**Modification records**
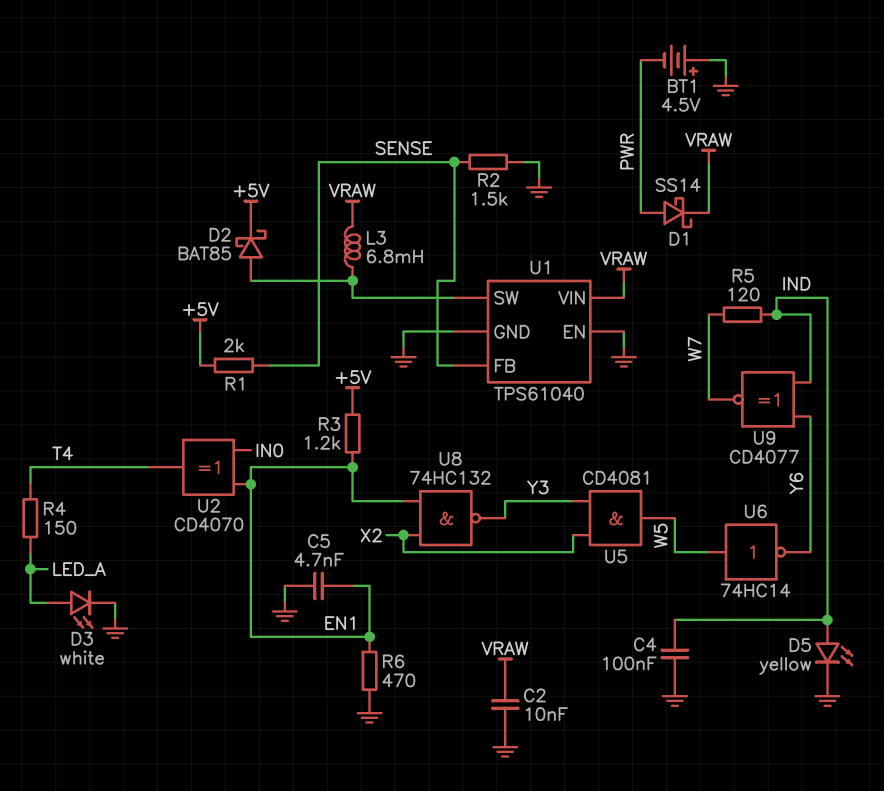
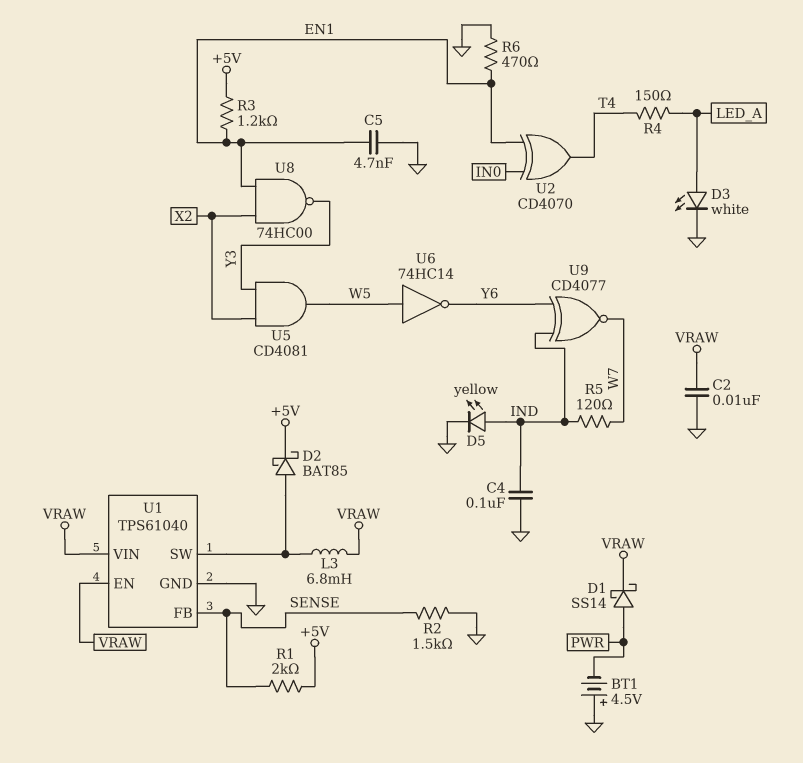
U1 pin EN: GND -> VRAW
U8: NAND 74HC132 (in EN1, in X2, out Y3) -> NAND 74HC00 (in EN1, in X2, out Y3)

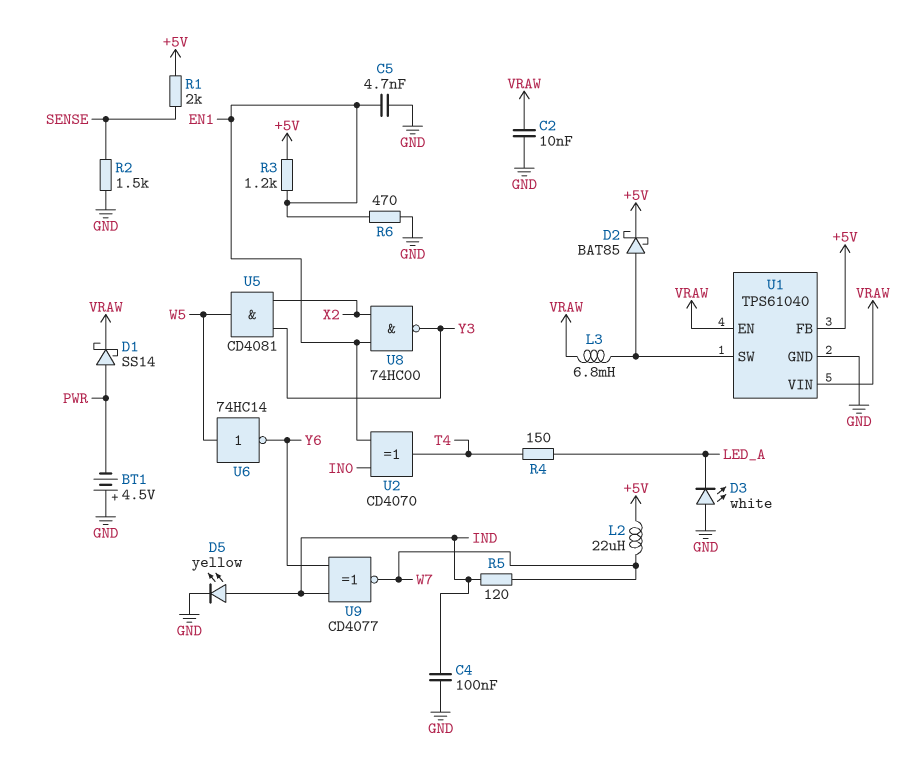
D3: LED white (A LED_A, K GND) -> LED white (A GND, K LED_A)
L2: none -> 22uH (+5V, W7)
U1 pin FB: SENSE -> +5V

**Activity**
Leave out the pictures and output the rest of the records exactly.

**Written answer**
U1 pin EN: GND -> VRAW
U8: NAND 74HC132 (in EN1, in X2, out Y3) -> NAND 74HC00 (in EN1, in X2, out Y3)

D3: LED white (A LED_A, K GND) -> LED white (A GND, K LED_A)
L2: none -> 22uH (+5V, W7)
U1 pin FB: SENSE -> +5V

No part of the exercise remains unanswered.